### Task to carry out
The response should consist of the records that follow, repeated exactly.

### Excerpted records
---------------
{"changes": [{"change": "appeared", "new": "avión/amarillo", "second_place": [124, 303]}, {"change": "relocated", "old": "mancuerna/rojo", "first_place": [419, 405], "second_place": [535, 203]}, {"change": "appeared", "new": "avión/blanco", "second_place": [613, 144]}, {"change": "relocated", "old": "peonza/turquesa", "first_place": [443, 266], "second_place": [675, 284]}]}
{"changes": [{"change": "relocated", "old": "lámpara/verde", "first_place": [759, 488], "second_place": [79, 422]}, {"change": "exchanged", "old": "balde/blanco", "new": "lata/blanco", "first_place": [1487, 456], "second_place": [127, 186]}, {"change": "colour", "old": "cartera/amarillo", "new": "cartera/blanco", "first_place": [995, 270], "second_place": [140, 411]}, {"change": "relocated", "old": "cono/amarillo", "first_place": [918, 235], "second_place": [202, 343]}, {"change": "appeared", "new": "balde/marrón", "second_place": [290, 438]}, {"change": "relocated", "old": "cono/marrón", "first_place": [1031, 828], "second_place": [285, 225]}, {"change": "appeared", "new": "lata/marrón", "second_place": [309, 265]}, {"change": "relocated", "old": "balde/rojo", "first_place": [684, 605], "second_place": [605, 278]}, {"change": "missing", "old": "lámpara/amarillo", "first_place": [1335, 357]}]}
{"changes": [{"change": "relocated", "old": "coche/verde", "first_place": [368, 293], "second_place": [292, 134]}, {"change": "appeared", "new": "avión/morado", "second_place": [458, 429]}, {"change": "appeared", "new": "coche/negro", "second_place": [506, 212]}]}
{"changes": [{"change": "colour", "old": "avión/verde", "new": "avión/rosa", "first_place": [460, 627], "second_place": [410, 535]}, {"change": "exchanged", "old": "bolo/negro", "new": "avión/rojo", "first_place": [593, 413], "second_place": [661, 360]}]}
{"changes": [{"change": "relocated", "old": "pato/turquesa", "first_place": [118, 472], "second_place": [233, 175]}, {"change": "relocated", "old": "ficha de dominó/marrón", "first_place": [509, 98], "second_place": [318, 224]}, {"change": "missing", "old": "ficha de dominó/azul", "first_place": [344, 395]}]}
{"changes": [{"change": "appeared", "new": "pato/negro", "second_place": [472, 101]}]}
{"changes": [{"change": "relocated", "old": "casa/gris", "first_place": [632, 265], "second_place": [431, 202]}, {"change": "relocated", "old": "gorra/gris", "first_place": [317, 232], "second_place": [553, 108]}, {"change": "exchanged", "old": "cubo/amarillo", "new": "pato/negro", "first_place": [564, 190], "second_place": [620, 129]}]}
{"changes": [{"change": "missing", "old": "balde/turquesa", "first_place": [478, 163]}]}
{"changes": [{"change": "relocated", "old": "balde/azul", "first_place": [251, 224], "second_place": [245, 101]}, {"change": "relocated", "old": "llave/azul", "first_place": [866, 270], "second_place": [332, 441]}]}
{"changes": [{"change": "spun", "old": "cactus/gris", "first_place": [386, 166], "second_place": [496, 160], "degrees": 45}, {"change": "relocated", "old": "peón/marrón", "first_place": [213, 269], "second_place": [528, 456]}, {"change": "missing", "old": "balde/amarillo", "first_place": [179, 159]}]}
---------------
### Response box
{"changes": [{"change": "appeared", "new": "avión/amarillo", "second_place": [124, 303]}, {"change": "relocated", "old": "mancuerna/rojo", "first_place": [419, 405], "second_place": [535, 203]}, {"change": "appeared", "new": "avión/blanco", "second_place": [613, 144]}, {"change": "relocated", "old": "peonza/turquesa", "first_place": [443, 266], "second_place": [675, 284]}]}
{"changes": [{"change": "relocated", "old": "lámpara/verde", "first_place": [759, 488], "second_place": [79, 422]}, {"change": "exchanged", "old": "balde/blanco", "new": "lata/blanco", "first_place": [1487, 456], "second_place": [127, 186]}, {"change": "colour", "old": "cartera/amarillo", "new": "cartera/blanco", "first_place": [995, 270], "second_place": [140, 411]}, {"change": "relocated", "old": "cono/amarillo", "first_place": [918, 235], "second_place": [202, 343]}, {"change": "appeared", "new": "balde/marrón", "second_place": [290, 438]}, {"change": "relocated", "old": "cono/marrón", "first_place": [1031, 828], "second_place": [285, 225]}, {"change": "appeared", "new": "lata/marrón", "second_place": [309, 265]}, {"change": "relocated", "old": "balde/rojo", "first_place": [684, 605], "second_place": [605, 278]}, {"change": "missing", "old": "lámpara/amarillo", "first_place": [1335, 357]}]}
{"changes": [{"change": "relocated", "old": "coche/verde", "first_place": [368, 293], "second_place": [292, 134]}, {"change": "appeared", "new": "avión/morado", "second_place": [458, 429]}, {"change": "appeared", "new": "coche/negro", "second_place": [506, 212]}]}
{"changes": [{"change": "colour", "old": "avión/verde", "new": "avión/rosa", "first_place": [460, 627], "second_place": [410, 535]}, {"change": "exchanged", "old": "bolo/negro", "new": "avión/rojo", "first_place": [593, 413], "second_place": [661, 360]}]}
{"changes": [{"change": "relocated", "old": "pato/turquesa", "first_place": [118, 472], "second_place": [233, 175]}, {"change": "relocated", "old": "ficha de dominó/marrón", "first_place": [509, 98], "second_place": [318, 224]}, {"change": "missing", "old": "ficha de dominó/azul", "first_place": [344, 395]}]}
{"changes": [{"change": "appeared", "new": "pato/negro", "second_place": [472, 101]}]}
{"changes": [{"change": "relocated", "old": "casa/gris", "first_place": [632, 265], "second_place": [431, 202]}, {"change": "relocated", "old": "gorra/gris", "first_place": [317, 232], "second_place": [553, 108]}, {"change": "exchanged", "old": "cubo/amarillo", "new": "pato/negro", "first_place": [564, 190], "second_place": [620, 129]}]}
{"changes": [{"change": "missing", "old": "balde/turquesa", "first_place": [478, 163]}]}
{"changes": [{"change": "relocated", "old": "balde/azul", "first_place": [251, 224], "second_place": [245, 101]}, {"change": "relocated", "old": "llave/azul", "first_place": [866, 270], "second_place": [332, 441]}]}
{"changes": [{"change": "spun", "old": "cactus/gris", "first_place": [386, 166], "second_place": [496, 160], "degrees": 45}, {"change": "relocated", "old": "peón/marrón", "first_place": [213, 269], "second_place": [528, 456]}, {"change": "missing", "old": "balde/amarillo", "first_place": [179, 159]}]}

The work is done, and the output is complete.